DIRECTIONS FOR THIS TASK: Nothing but the lines from the one containing "Mask anything matching 'carcinoma'." to the end of the data should be returned, each exactly as written.

DATA FOR THIS TASK:

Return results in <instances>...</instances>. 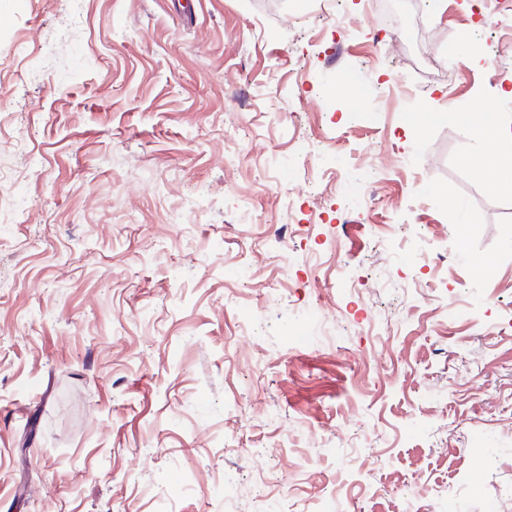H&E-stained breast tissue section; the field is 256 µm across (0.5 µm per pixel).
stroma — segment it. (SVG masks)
Wrapping results in <instances>:
<instances>
[{"mask_svg": "<svg viewBox=\"0 0 512 512\" xmlns=\"http://www.w3.org/2000/svg\"><path fill=\"white\" fill-rule=\"evenodd\" d=\"M472 4L0 0V512H512V193L421 116H512Z\"/></svg>", "mask_w": 512, "mask_h": 512, "instance_id": "1", "label": "stroma"}]
</instances>
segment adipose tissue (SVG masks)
<instances>
[{
    "mask_svg": "<svg viewBox=\"0 0 512 512\" xmlns=\"http://www.w3.org/2000/svg\"><path fill=\"white\" fill-rule=\"evenodd\" d=\"M471 139L474 150L465 162L477 168L495 188L512 191V178L505 169L512 168V127L497 112H457L449 114Z\"/></svg>",
    "mask_w": 512,
    "mask_h": 512,
    "instance_id": "obj_1",
    "label": "adipose tissue"
}]
</instances>
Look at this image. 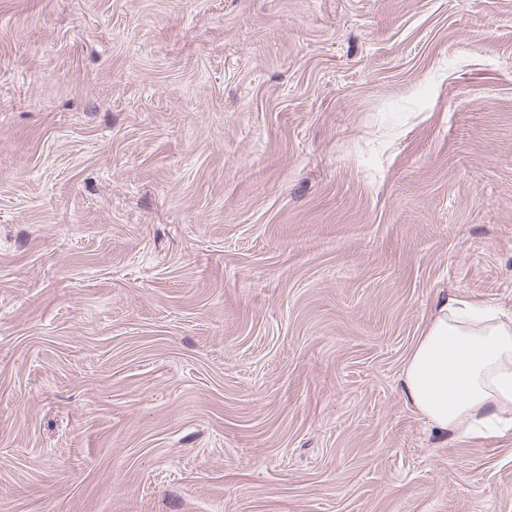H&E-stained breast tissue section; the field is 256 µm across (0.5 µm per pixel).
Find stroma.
Instances as JSON below:
<instances>
[{"label":"stroma","instance_id":"stroma-1","mask_svg":"<svg viewBox=\"0 0 512 512\" xmlns=\"http://www.w3.org/2000/svg\"><path fill=\"white\" fill-rule=\"evenodd\" d=\"M512 312V0H0V512H512L407 404Z\"/></svg>","mask_w":512,"mask_h":512}]
</instances>
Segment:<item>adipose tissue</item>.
Listing matches in <instances>:
<instances>
[{
  "label": "adipose tissue",
  "instance_id": "adipose-tissue-1",
  "mask_svg": "<svg viewBox=\"0 0 512 512\" xmlns=\"http://www.w3.org/2000/svg\"><path fill=\"white\" fill-rule=\"evenodd\" d=\"M401 381L407 404L438 433L475 437L512 424V314L440 299Z\"/></svg>",
  "mask_w": 512,
  "mask_h": 512
}]
</instances>
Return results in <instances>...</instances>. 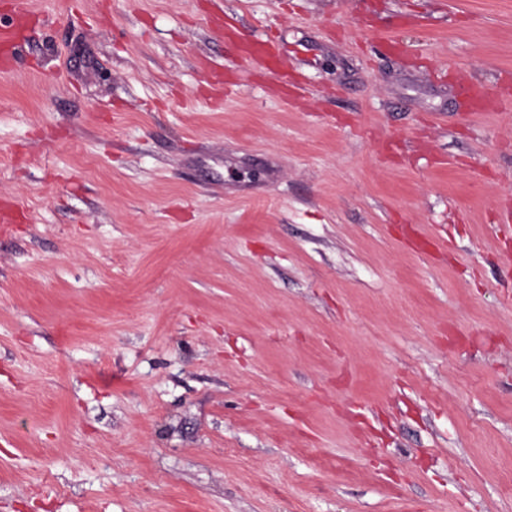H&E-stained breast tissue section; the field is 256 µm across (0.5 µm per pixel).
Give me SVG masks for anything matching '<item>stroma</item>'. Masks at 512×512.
Returning a JSON list of instances; mask_svg holds the SVG:
<instances>
[{
    "instance_id": "stroma-1",
    "label": "stroma",
    "mask_w": 512,
    "mask_h": 512,
    "mask_svg": "<svg viewBox=\"0 0 512 512\" xmlns=\"http://www.w3.org/2000/svg\"><path fill=\"white\" fill-rule=\"evenodd\" d=\"M37 7L0 512H512V0ZM249 61L251 65L255 67H267L270 64H274L276 68L284 76L288 77V65L284 57L277 54L274 50L273 45L265 44L259 48L253 50L249 54Z\"/></svg>"
}]
</instances>
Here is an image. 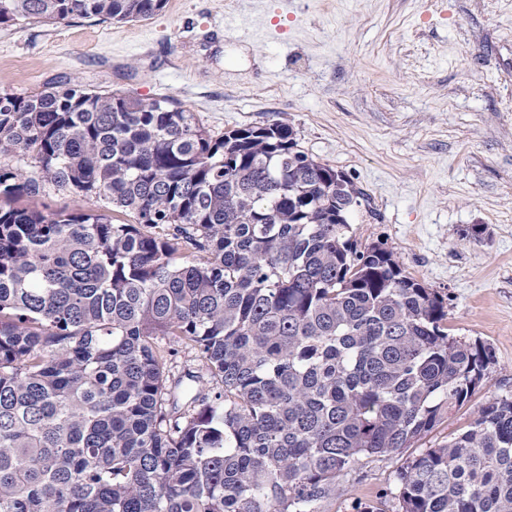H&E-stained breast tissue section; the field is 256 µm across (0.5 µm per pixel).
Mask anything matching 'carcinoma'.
Listing matches in <instances>:
<instances>
[{
	"label": "carcinoma",
	"mask_w": 512,
	"mask_h": 512,
	"mask_svg": "<svg viewBox=\"0 0 512 512\" xmlns=\"http://www.w3.org/2000/svg\"><path fill=\"white\" fill-rule=\"evenodd\" d=\"M167 0H0V24ZM93 209L20 205L48 189ZM286 124L215 136L168 97L0 94V512H321L415 448L495 359L339 222L361 205ZM203 362L171 379L176 350ZM395 510L512 512V394L424 449Z\"/></svg>",
	"instance_id": "obj_1"
}]
</instances>
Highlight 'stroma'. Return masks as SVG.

TASK RESULT:
Mask anything matching 'carcinoma'.
Listing matches in <instances>:
<instances>
[{
	"label": "carcinoma",
	"mask_w": 512,
	"mask_h": 512,
	"mask_svg": "<svg viewBox=\"0 0 512 512\" xmlns=\"http://www.w3.org/2000/svg\"><path fill=\"white\" fill-rule=\"evenodd\" d=\"M167 0H0V24ZM93 209L20 205L48 189ZM286 124L215 136L168 97L0 94V512H321L415 448L495 359L339 222L361 205ZM203 362L171 379L176 350ZM395 510L512 512V394L424 449Z\"/></svg>",
	"instance_id": "obj_1"
}]
</instances>
Highlight 'stroma'. Return masks as SVG.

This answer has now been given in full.